┌──
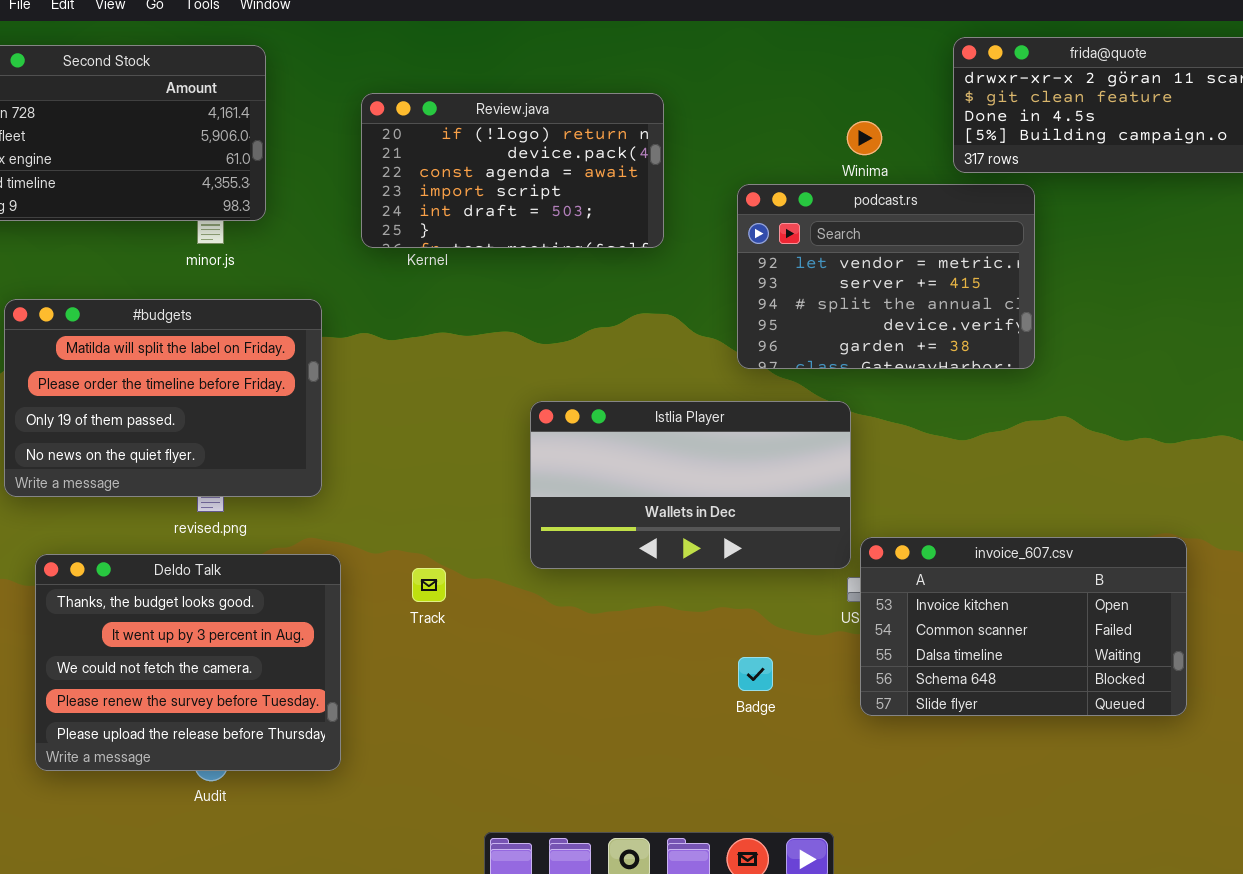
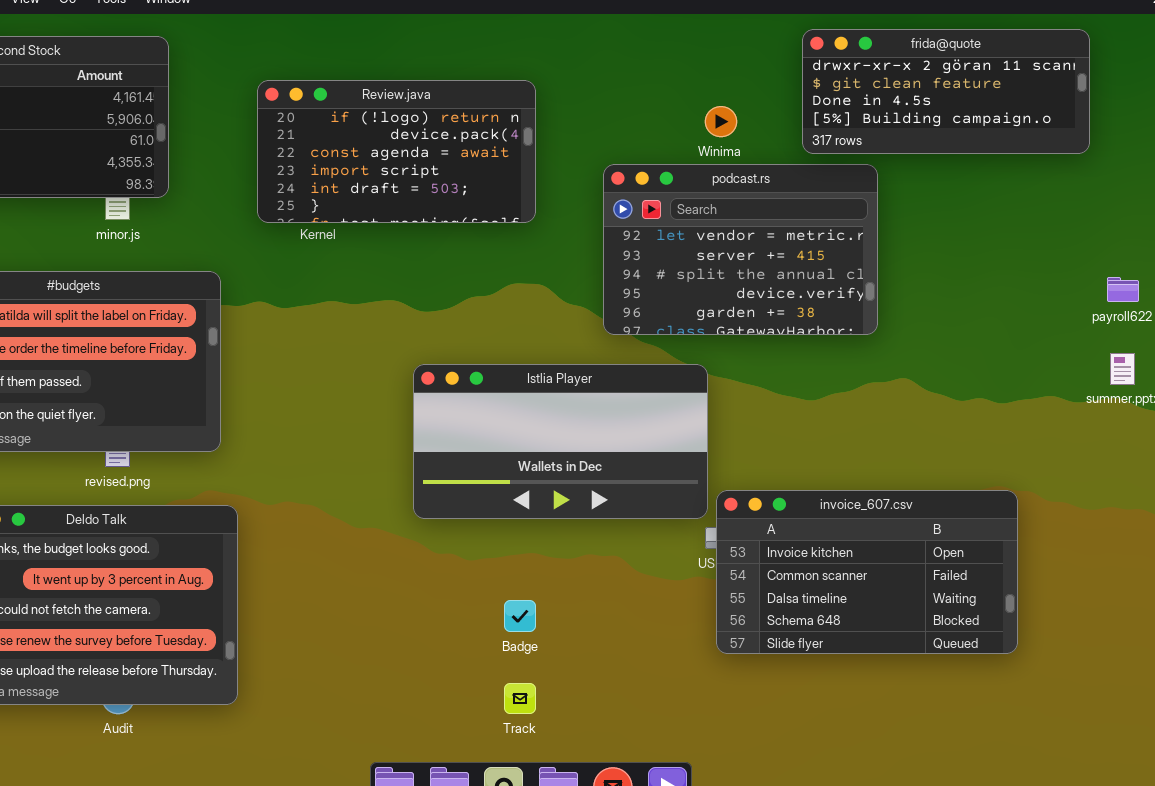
Track: [412,568,446,602] -> [504,683,536,714], moved
Badge: [738,657,773,691] -> [504,600,536,632], moved

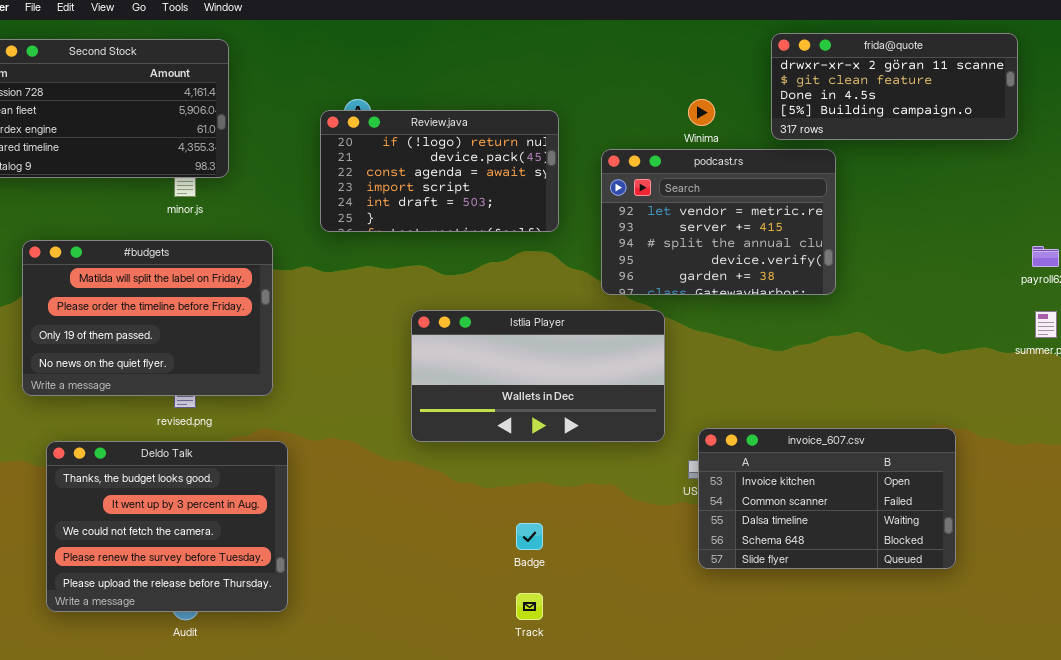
Review.java: [257,80,536,223] -> [320,110,559,232], moved
Istlia Player: [413,364,708,519] -> [411,310,665,442], moved

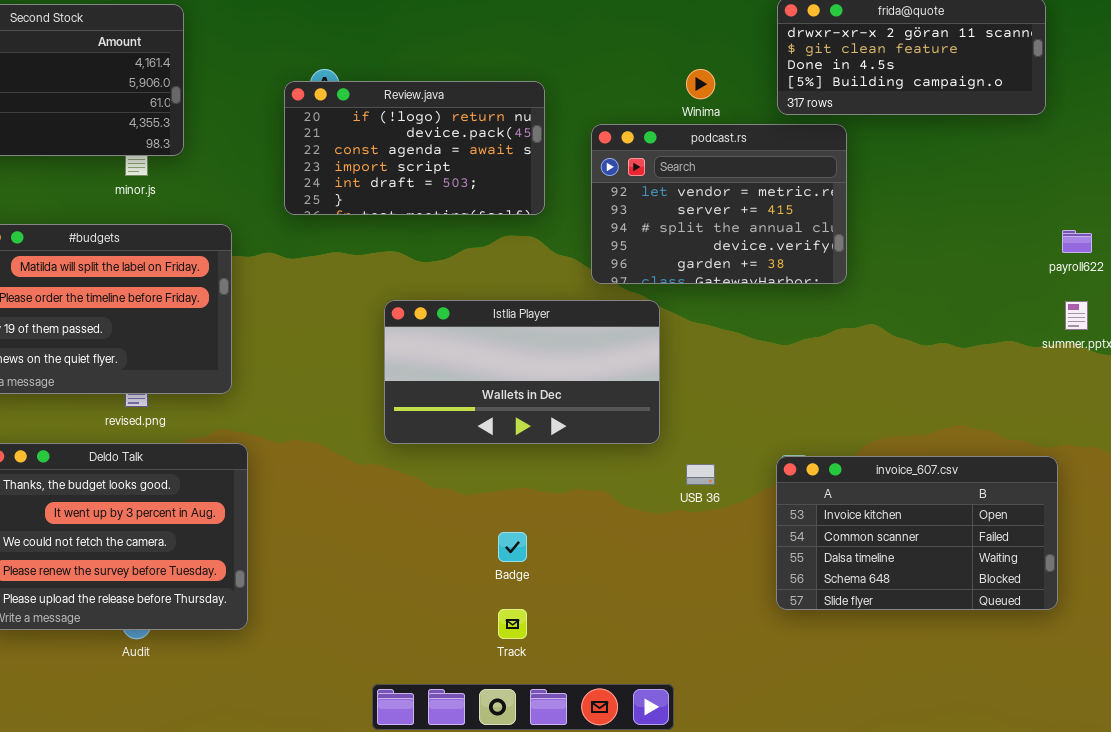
invoice_607.csv: [698,428,956,569] -> [776,456,1058,610], moved

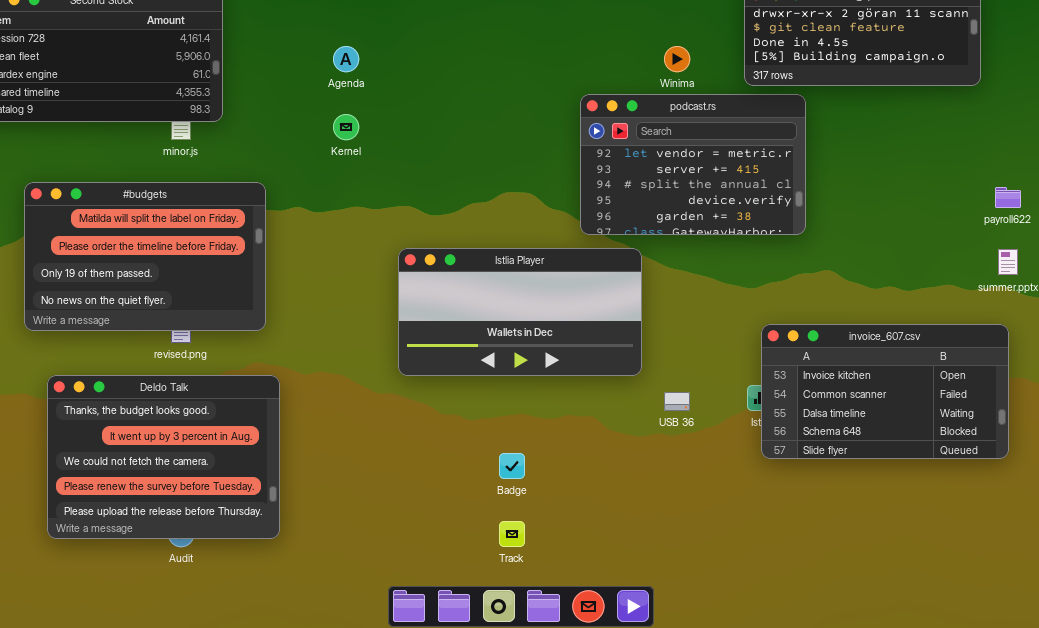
Review.java: [284,81,545,215] -> none, closed
invoice_607.csv: [776,456,1058,610] -> [761,324,1009,459], moved

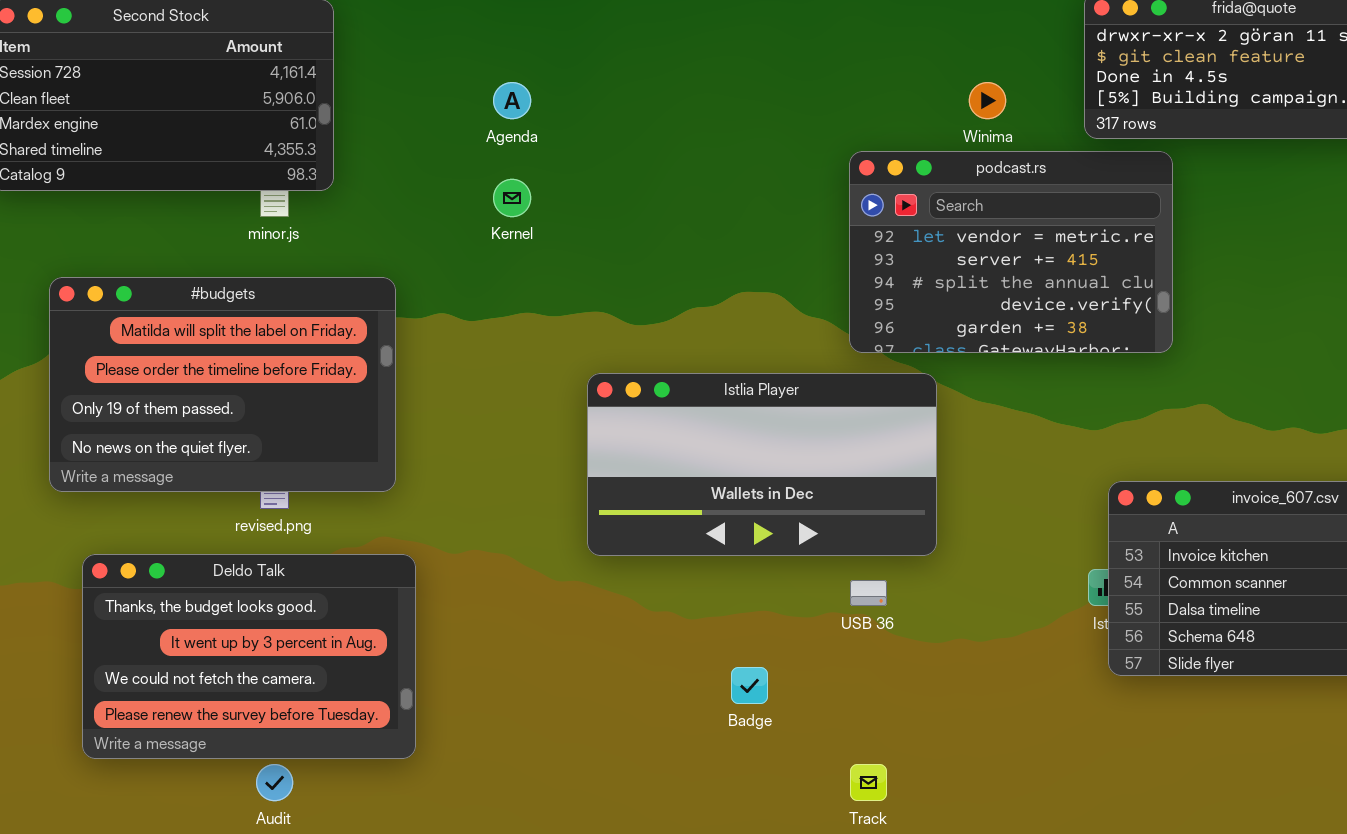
Deldo Talk: [47,375,280,539] -> [82,554,416,759], resized
USB 36: [664,392,690,411] -> [850,580,887,606], moved
Track: [499,521,525,547] -> [850,764,887,801], moved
└──
Your objective> Repeat the records above word for word. Pictures stay out of the copy.

Written answer>
Track: [412,568,446,602] -> [504,683,536,714], moved
Badge: [738,657,773,691] -> [504,600,536,632], moved

Review.java: [257,80,536,223] -> [320,110,559,232], moved
Istlia Player: [413,364,708,519] -> [411,310,665,442], moved

invoice_607.csv: [698,428,956,569] -> [776,456,1058,610], moved

Review.java: [284,81,545,215] -> none, closed
invoice_607.csv: [776,456,1058,610] -> [761,324,1009,459], moved

Deldo Talk: [47,375,280,539] -> [82,554,416,759], resized
USB 36: [664,392,690,411] -> [850,580,887,606], moved
Track: [499,521,525,547] -> [850,764,887,801], moved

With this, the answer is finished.